Data to process:
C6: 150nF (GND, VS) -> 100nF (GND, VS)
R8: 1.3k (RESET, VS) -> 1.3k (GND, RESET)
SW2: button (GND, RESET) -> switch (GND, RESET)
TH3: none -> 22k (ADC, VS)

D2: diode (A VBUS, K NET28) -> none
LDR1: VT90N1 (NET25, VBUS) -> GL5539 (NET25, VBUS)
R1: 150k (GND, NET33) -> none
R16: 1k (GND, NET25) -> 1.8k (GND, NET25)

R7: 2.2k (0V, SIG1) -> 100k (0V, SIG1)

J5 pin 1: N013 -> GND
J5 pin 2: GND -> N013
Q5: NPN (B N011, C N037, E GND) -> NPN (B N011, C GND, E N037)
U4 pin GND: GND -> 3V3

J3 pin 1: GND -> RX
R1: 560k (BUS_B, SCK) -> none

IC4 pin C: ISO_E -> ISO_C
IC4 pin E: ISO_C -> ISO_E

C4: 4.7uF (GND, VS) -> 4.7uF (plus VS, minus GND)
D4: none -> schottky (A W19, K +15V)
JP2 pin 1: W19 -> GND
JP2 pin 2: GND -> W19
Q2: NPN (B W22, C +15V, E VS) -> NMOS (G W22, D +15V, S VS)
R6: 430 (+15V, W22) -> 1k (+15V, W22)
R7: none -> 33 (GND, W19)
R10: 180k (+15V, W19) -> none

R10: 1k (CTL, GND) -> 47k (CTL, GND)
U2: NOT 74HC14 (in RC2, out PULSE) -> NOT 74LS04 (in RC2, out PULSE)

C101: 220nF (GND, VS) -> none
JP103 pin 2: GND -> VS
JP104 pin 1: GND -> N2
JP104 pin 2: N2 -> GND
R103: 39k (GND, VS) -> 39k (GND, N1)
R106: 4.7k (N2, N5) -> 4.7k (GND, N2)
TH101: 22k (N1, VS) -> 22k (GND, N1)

Activity: Count the lines above that contain the word "RESET", and reply with only that number.

The completed task: 2